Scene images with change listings

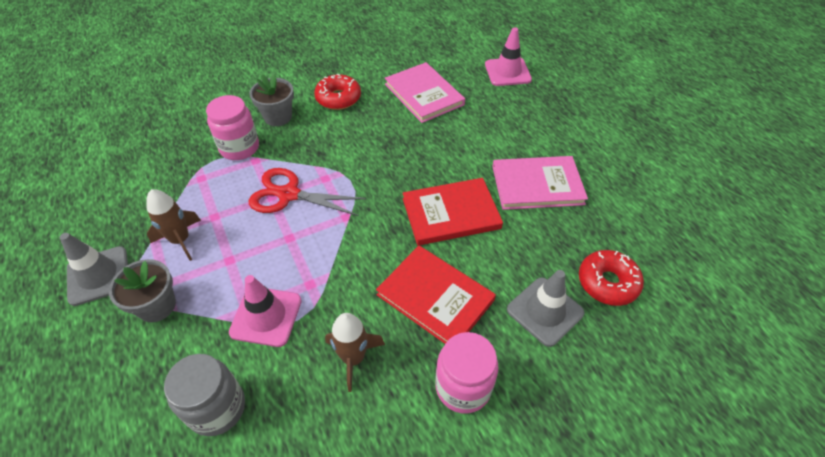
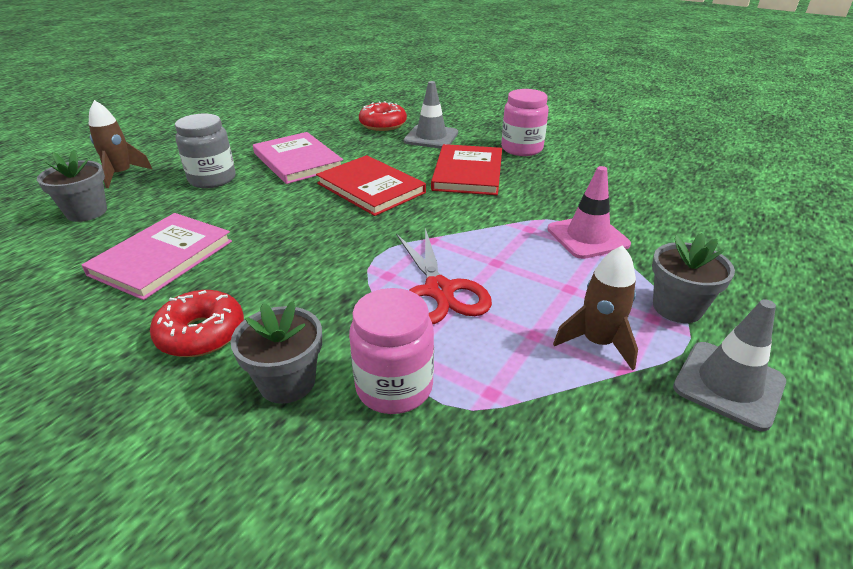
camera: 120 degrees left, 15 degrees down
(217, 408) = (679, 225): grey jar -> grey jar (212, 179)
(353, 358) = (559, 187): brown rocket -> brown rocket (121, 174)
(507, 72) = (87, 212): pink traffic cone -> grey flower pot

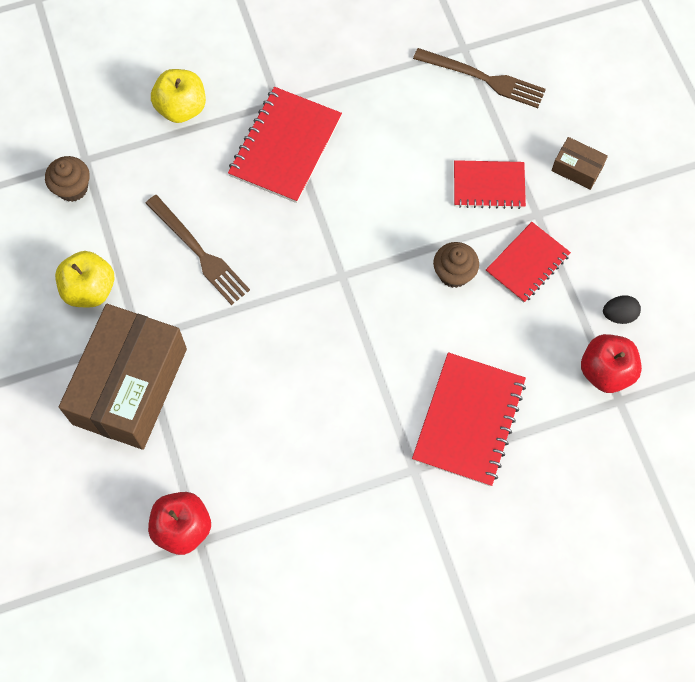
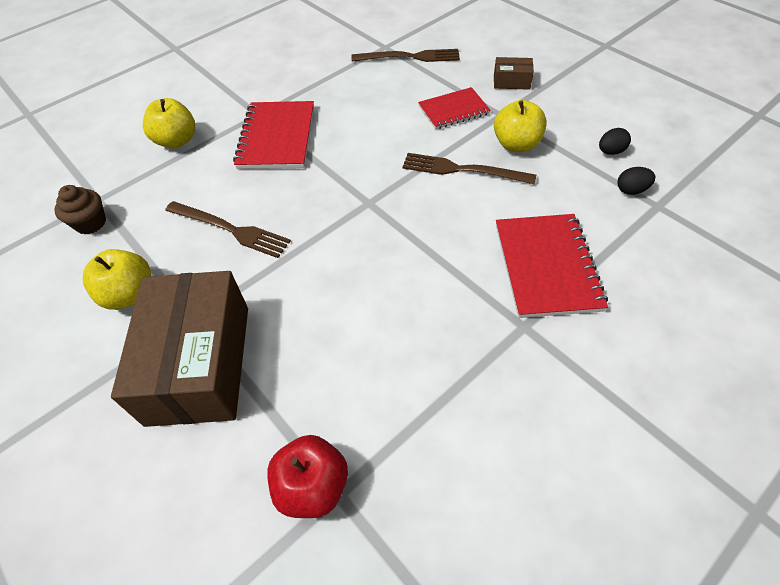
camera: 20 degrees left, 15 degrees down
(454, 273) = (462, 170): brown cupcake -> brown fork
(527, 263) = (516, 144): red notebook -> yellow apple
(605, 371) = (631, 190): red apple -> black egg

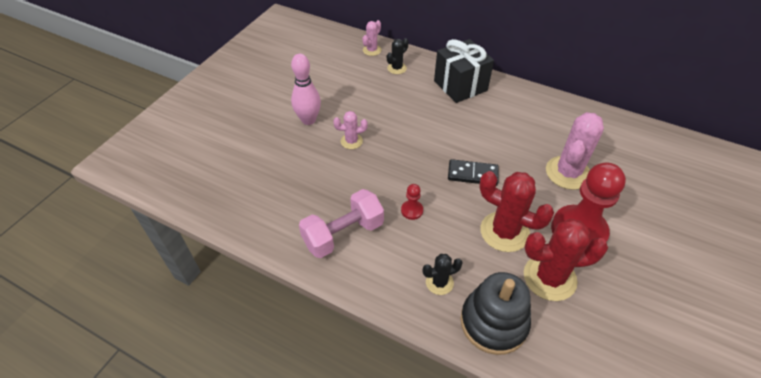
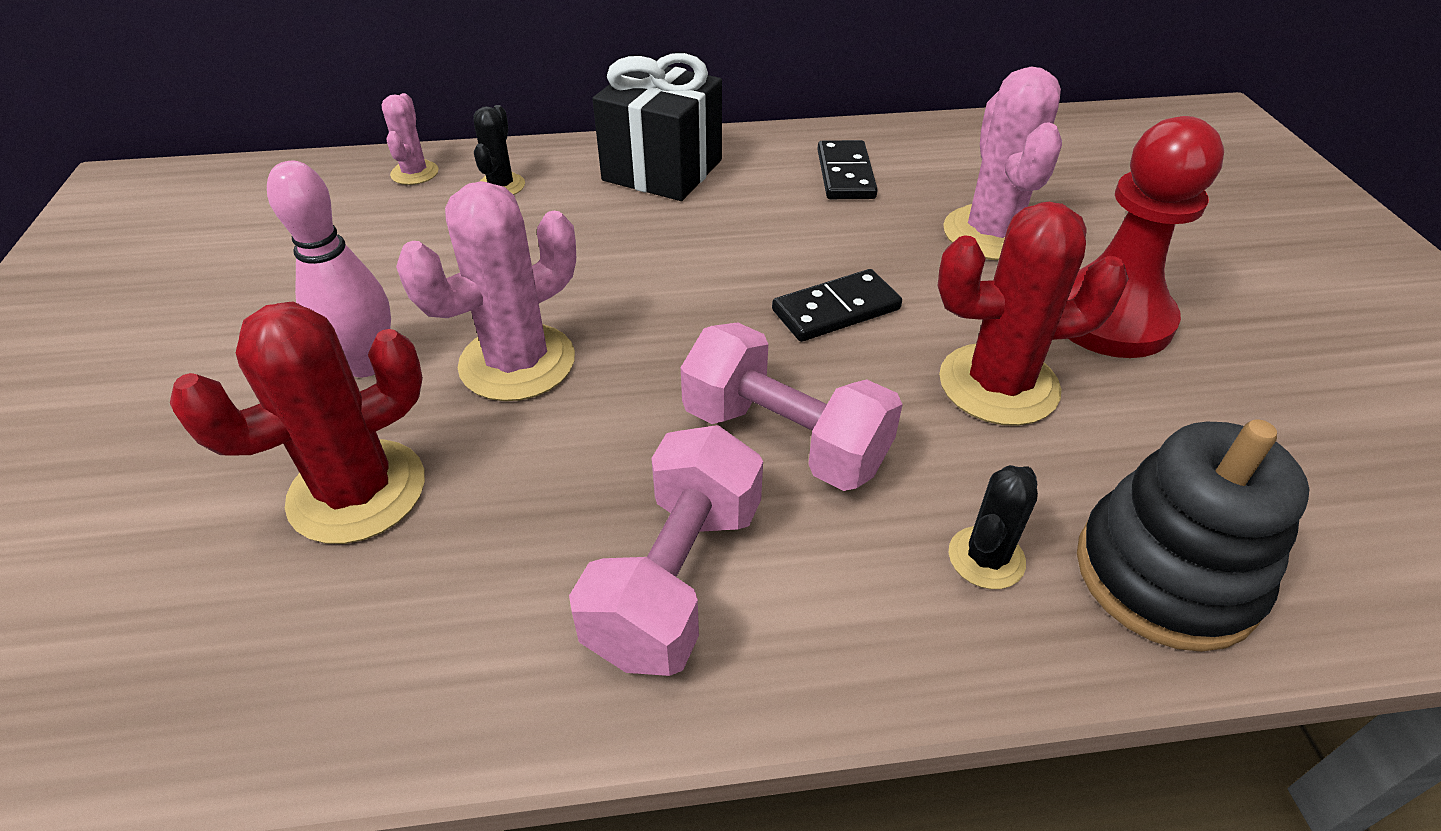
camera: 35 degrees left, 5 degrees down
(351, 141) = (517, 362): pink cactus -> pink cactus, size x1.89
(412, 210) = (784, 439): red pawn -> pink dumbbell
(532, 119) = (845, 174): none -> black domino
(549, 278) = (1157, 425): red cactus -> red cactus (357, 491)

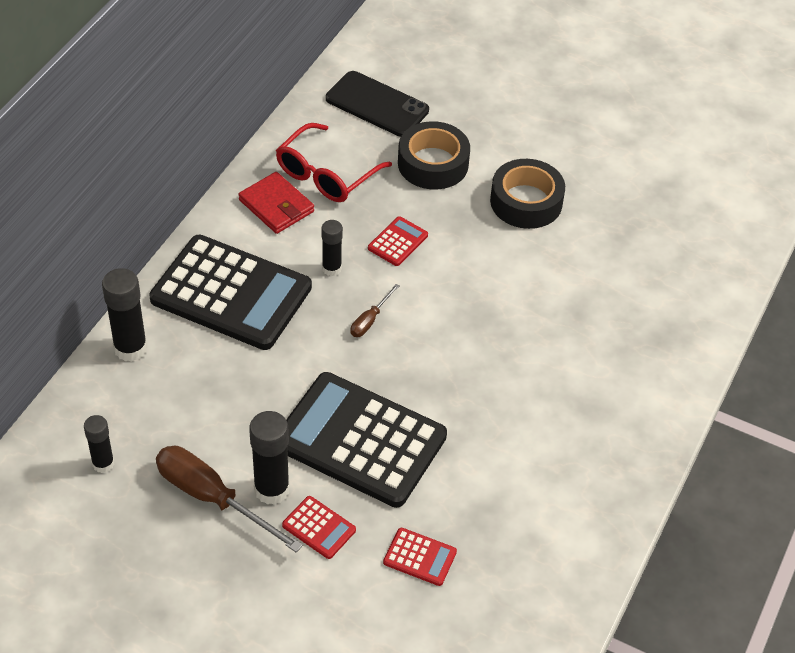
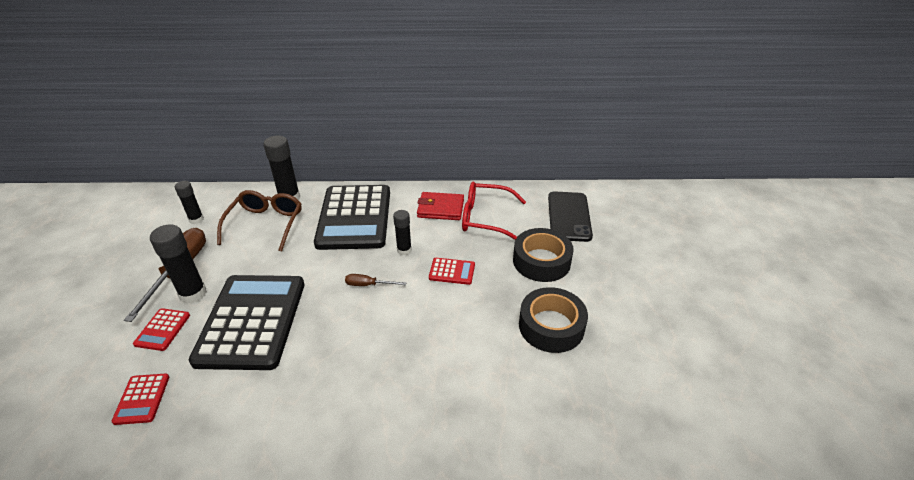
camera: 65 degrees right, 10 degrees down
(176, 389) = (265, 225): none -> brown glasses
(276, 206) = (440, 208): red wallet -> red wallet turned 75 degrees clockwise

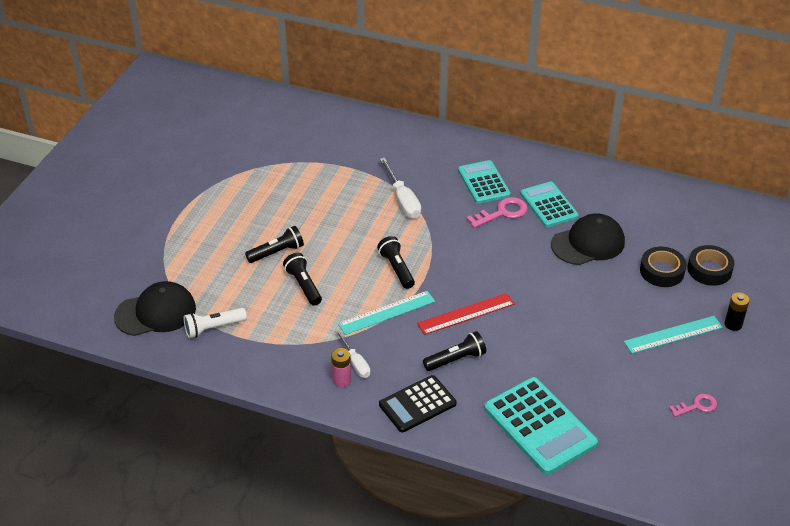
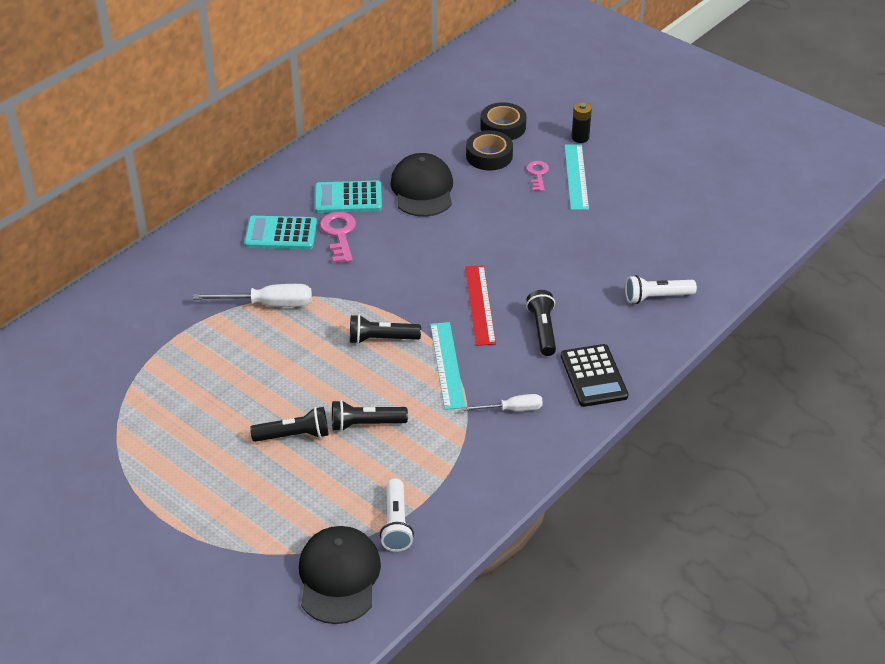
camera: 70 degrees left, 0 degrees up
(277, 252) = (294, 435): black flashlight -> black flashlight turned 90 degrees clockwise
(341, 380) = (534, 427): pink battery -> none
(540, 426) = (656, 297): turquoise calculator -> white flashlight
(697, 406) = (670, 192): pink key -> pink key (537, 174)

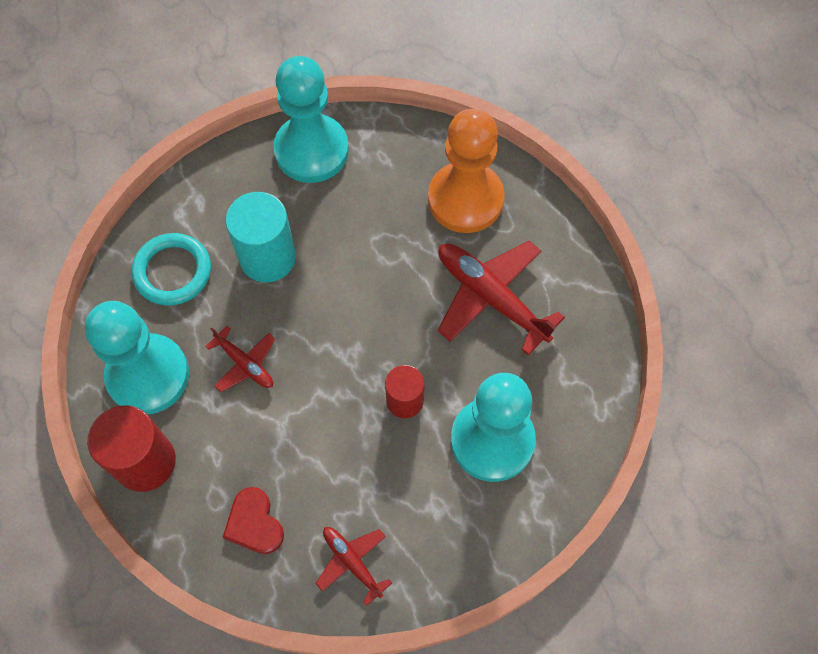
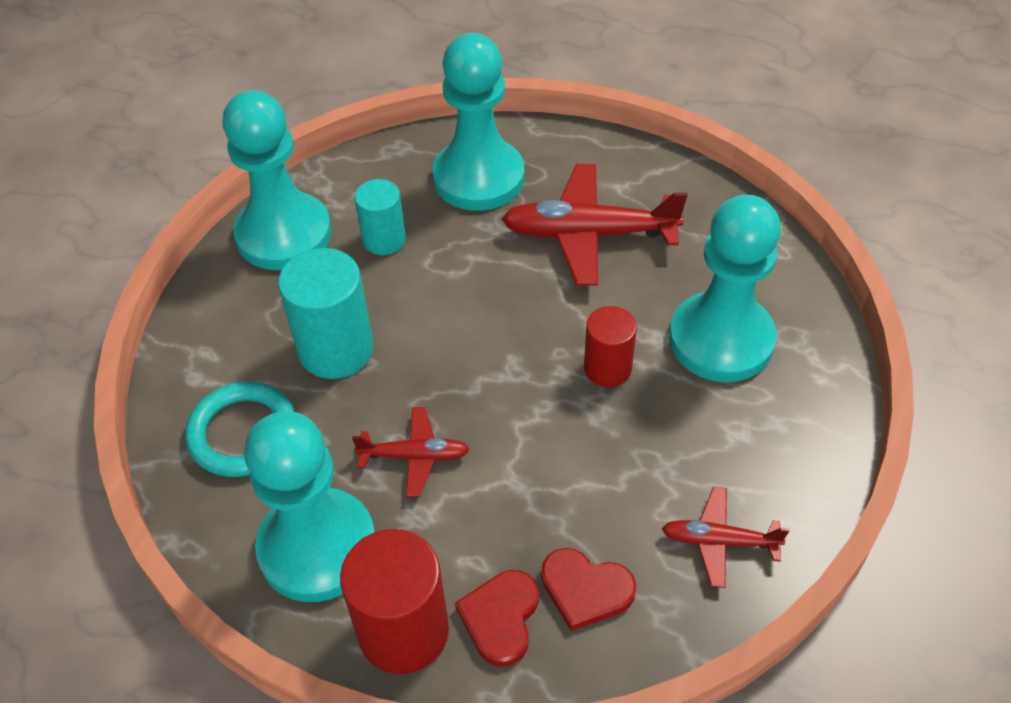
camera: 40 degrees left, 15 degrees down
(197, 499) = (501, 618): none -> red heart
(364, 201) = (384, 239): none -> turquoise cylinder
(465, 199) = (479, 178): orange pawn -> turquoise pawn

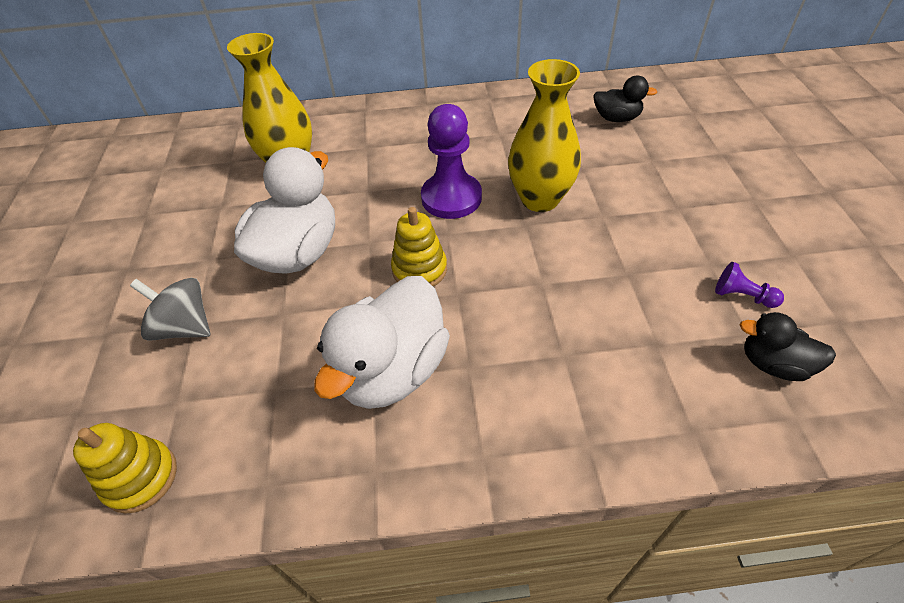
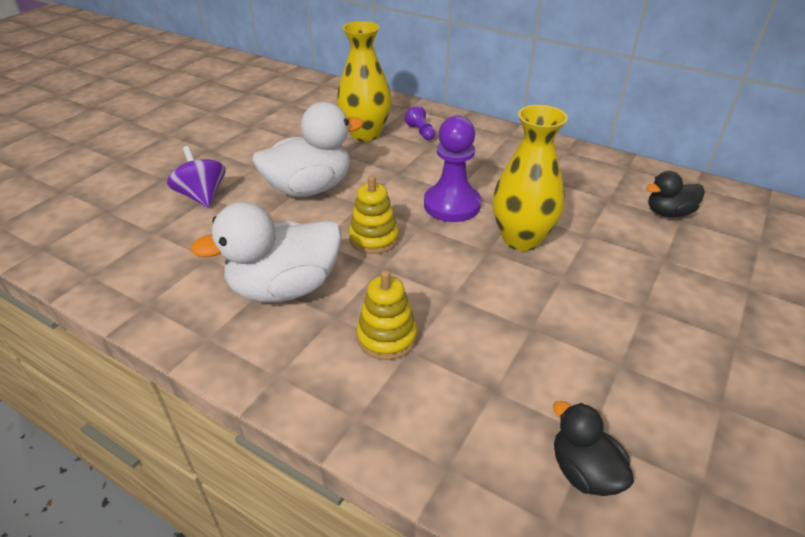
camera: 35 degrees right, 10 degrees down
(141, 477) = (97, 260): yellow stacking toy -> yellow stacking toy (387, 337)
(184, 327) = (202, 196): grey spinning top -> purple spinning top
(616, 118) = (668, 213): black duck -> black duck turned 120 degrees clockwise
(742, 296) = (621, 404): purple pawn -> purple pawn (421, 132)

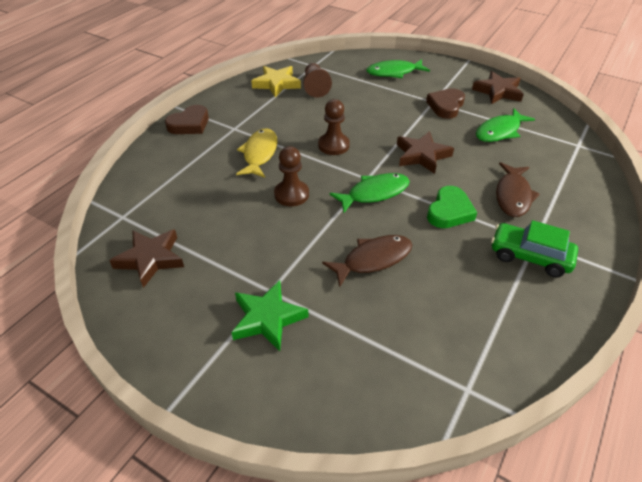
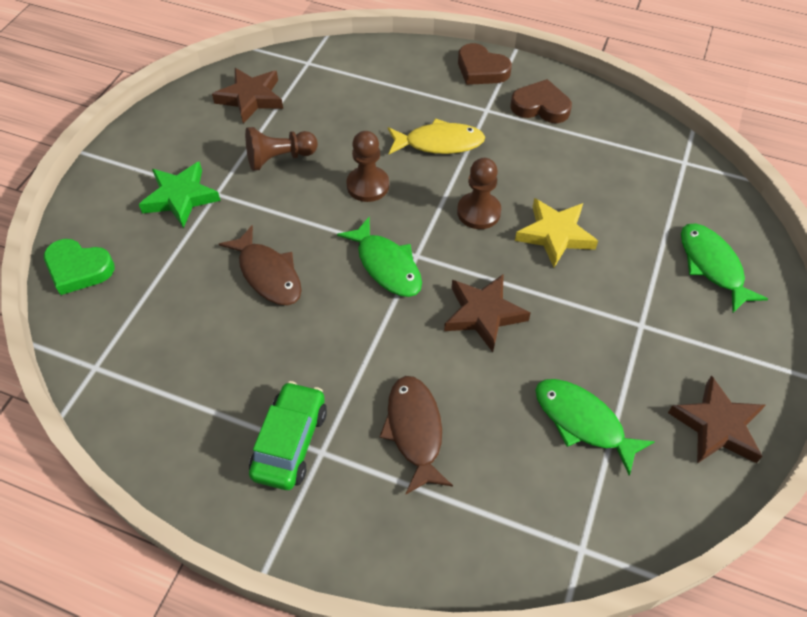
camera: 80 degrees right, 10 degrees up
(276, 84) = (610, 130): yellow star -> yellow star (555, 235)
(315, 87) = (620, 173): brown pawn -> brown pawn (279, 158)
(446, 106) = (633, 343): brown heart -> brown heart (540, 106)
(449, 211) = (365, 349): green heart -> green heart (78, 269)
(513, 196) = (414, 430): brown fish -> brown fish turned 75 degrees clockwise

» TASK REQUIREMENTS:
What is needed is an exact copy of the data, with the pictures removed.

» EXERCISE ANSWER:
camera: 120 degrees left, 15 degrees down
(217, 408) = (679, 225): grey jar -> grey jar (212, 179)
(353, 358) = (559, 187): brown rocket -> brown rocket (121, 174)
(507, 72) = (87, 212): pink traffic cone -> grey flower pot

camera: 20 degrees left, 15 degrees down
(454, 273) = (462, 170): brown cupcake -> brown fork
(527, 263) = (516, 144): red notebook -> yellow apple
(605, 371) = (631, 190): red apple -> black egg

camera: 35 degrees left, 5 degrees down
(351, 141) = (517, 362): pink cactus -> pink cactus, size x1.89
(412, 210) = (784, 439): red pawn -> pink dumbbell
(532, 119) = (845, 174): none -> black domino
(549, 278) = (1157, 425): red cactus -> red cactus (357, 491)

camera: 65 degrees right, 10 degrees down
(176, 389) = (265, 225): none -> brown glasses
(276, 206) = (440, 208): red wallet -> red wallet turned 75 degrees clockwise

camera: 70 degrees left, 0 degrees up
(277, 252) = (294, 435): black flashlight -> black flashlight turned 90 degrees clockwise
(341, 380) = (534, 427): pink battery -> none
(540, 426) = (656, 297): turquoise calculator -> white flashlight
(697, 406) = (670, 192): pink key -> pink key (537, 174)

camera: 40 degrees left, 15 degrees down
(197, 499) = (501, 618): none -> red heart
(364, 201) = (384, 239): none -> turquoise cylinder
(465, 199) = (479, 178): orange pawn -> turquoise pawn

camera: 35 degrees right, 10 degrees down
(141, 477) = (97, 260): yellow stacking toy -> yellow stacking toy (387, 337)
(184, 327) = (202, 196): grey spinning top -> purple spinning top
(616, 118) = (668, 213): black duck -> black duck turned 120 degrees clockwise
(742, 296) = (621, 404): purple pawn -> purple pawn (421, 132)

camera: 80 degrees right, 10 degrees up
(276, 84) = (610, 130): yellow star -> yellow star (555, 235)
(315, 87) = (620, 173): brown pawn -> brown pawn (279, 158)
(446, 106) = (633, 343): brown heart -> brown heart (540, 106)
(449, 211) = (365, 349): green heart -> green heart (78, 269)
(513, 196) = (414, 430): brown fish -> brown fish turned 75 degrees clockwise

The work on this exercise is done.